■ **Task directions**:
Below is a set of records; reproduce them exactly without their pictures.

Before-and-after change data:
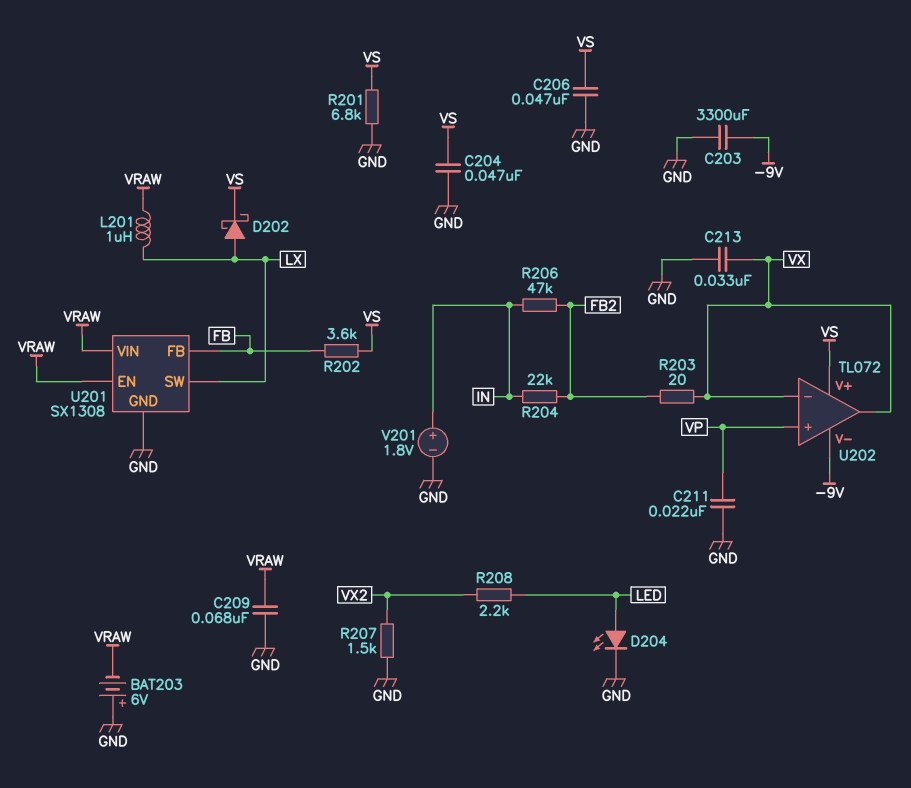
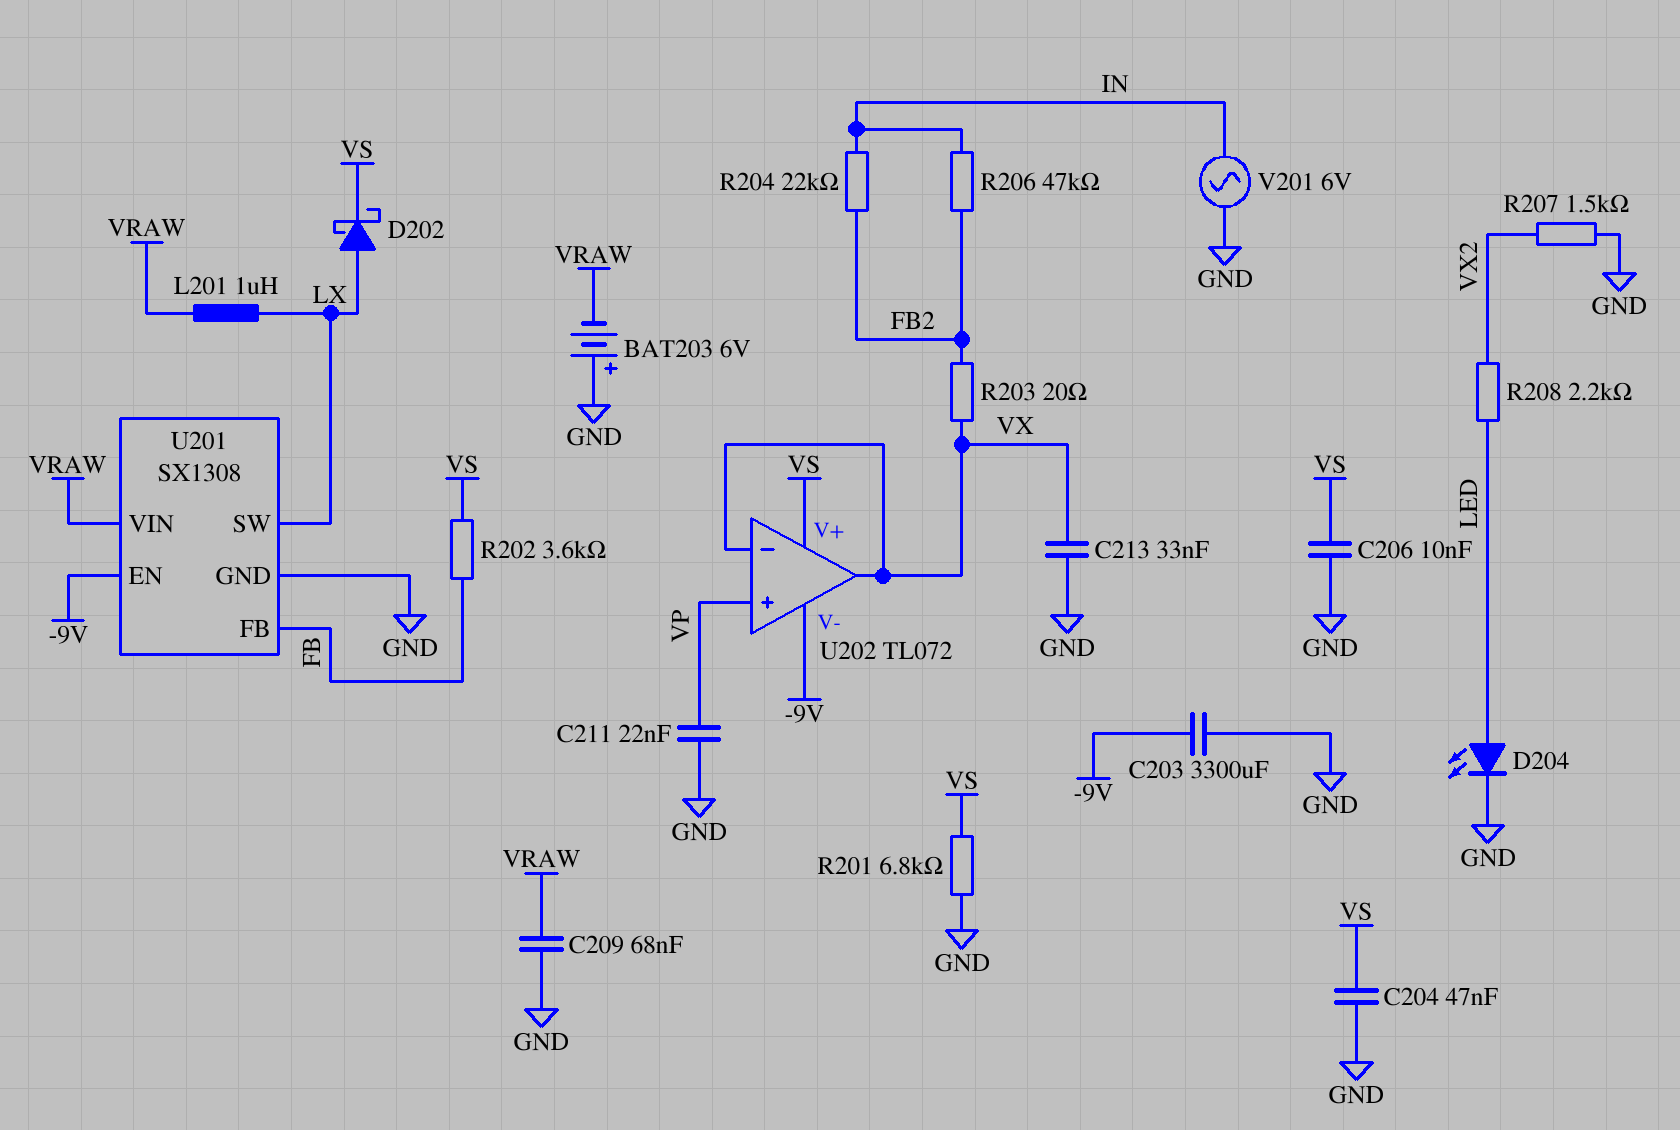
C206: 47nF (GND, VS) -> 10nF (GND, VS)
U201 pin EN: VRAW -> -9V
V201: 1.8V (plus IN, minus GND) -> AC 6V (GND, IN)

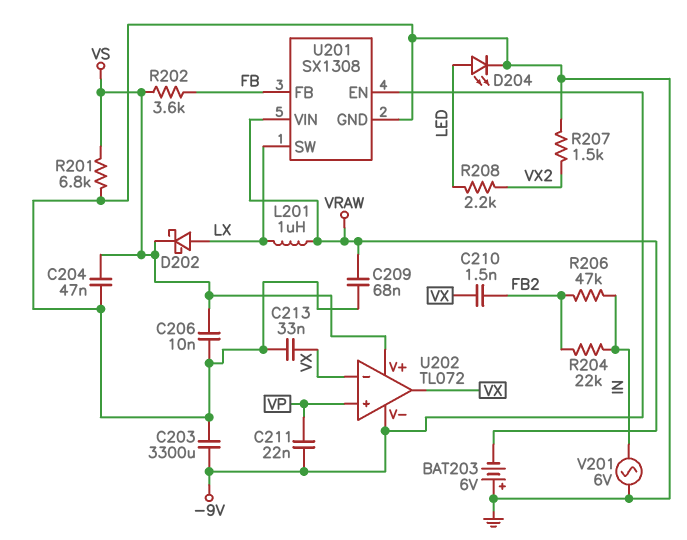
C210: none -> 1.5nF (FB2, VX)
C211: 22nF (GND, VP) -> 22nF (-9V, VP)
R203: 20 (FB2, VX) -> none

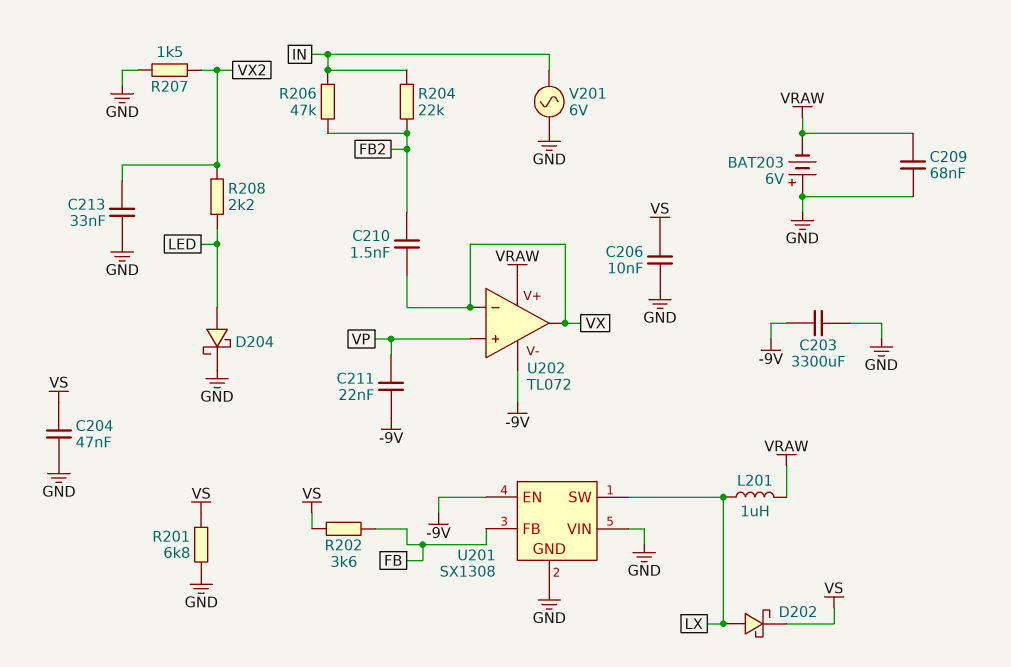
C213: 33nF (GND, VX) -> 33nF (GND, VX2)
D204: LED (A LED, K GND) -> schottky (A LED, K GND)
U201 pin VIN: VRAW -> GND
U202 pin V+: VS -> VRAW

■ **Task output**:
C206: 47nF (GND, VS) -> 10nF (GND, VS)
U201 pin EN: VRAW -> -9V
V201: 1.8V (plus IN, minus GND) -> AC 6V (GND, IN)

C210: none -> 1.5nF (FB2, VX)
C211: 22nF (GND, VP) -> 22nF (-9V, VP)
R203: 20 (FB2, VX) -> none

C213: 33nF (GND, VX) -> 33nF (GND, VX2)
D204: LED (A LED, K GND) -> schottky (A LED, K GND)
U201 pin VIN: VRAW -> GND
U202 pin V+: VS -> VRAW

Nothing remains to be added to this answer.